▸ TASK INSTRUCTIONS: Where the word "wallet" appears in a line below, copy the whole line.

Object tracking records:
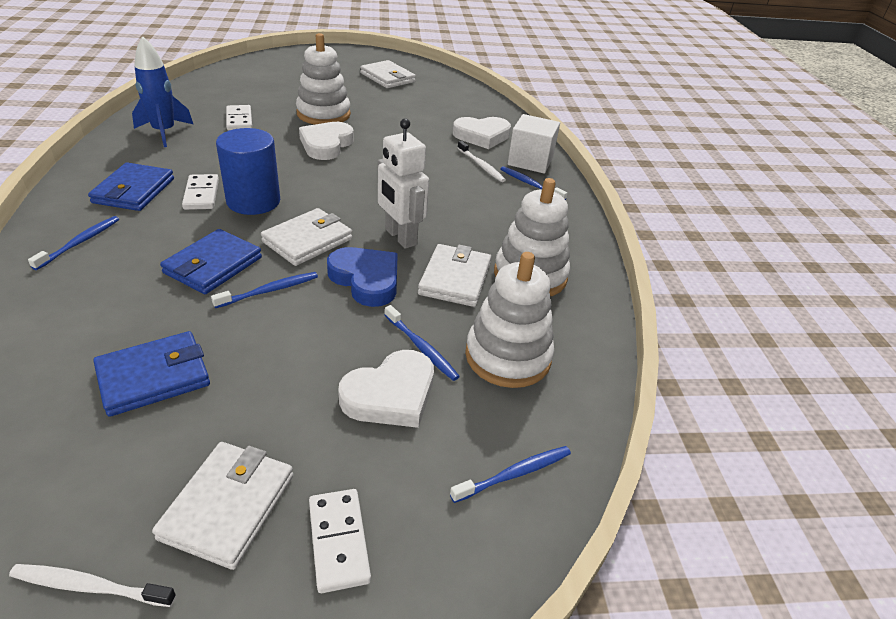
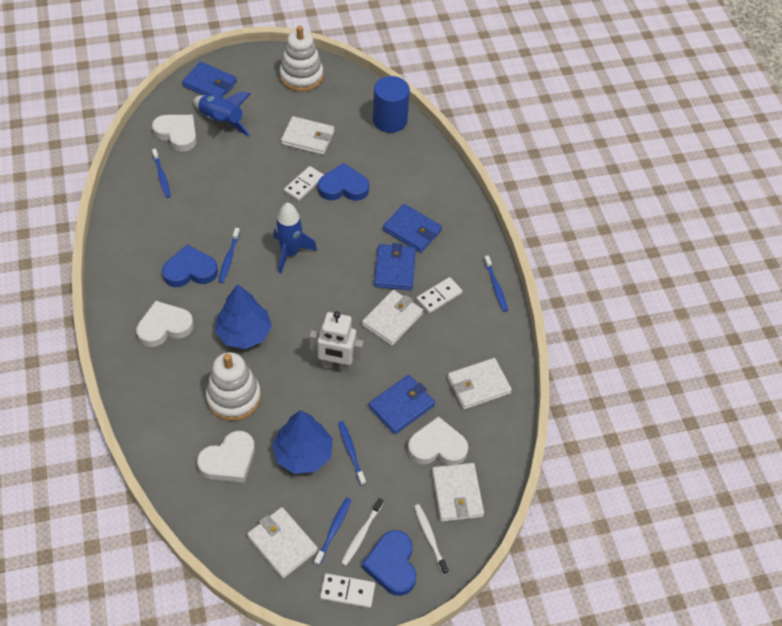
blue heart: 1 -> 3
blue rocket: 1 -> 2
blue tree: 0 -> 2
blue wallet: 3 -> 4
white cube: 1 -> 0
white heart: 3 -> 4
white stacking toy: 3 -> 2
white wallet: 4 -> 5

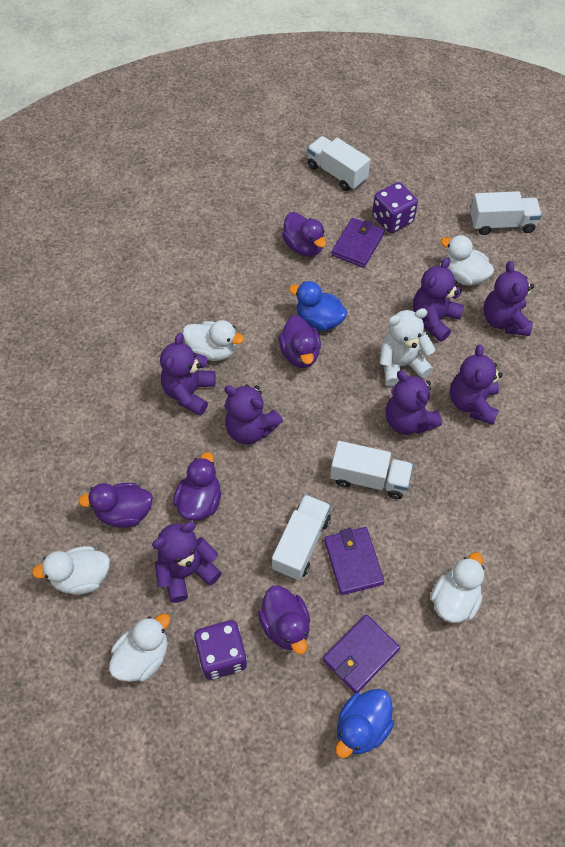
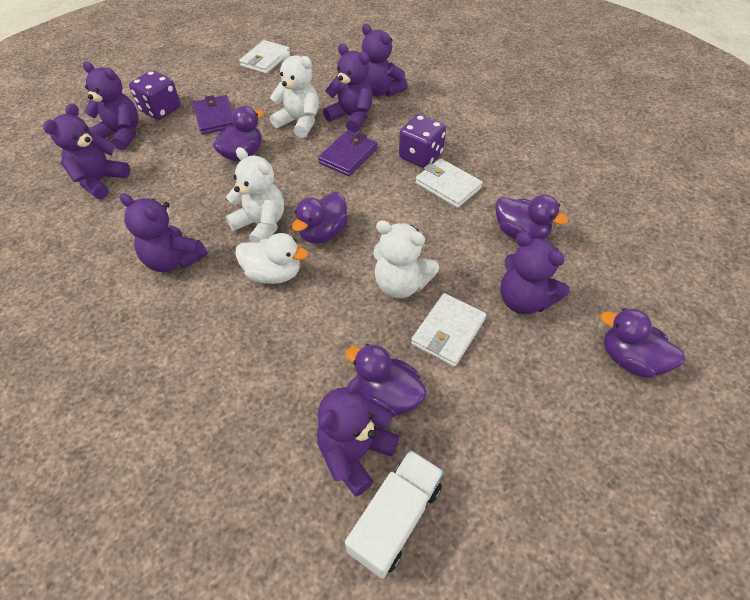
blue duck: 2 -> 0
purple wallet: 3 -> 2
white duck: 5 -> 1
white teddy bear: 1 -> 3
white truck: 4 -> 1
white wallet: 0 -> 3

▸ OUTPUT BELOW:
blue wallet: 3 -> 4
white wallet: 4 -> 5
purple wallet: 3 -> 2
white wallet: 0 -> 3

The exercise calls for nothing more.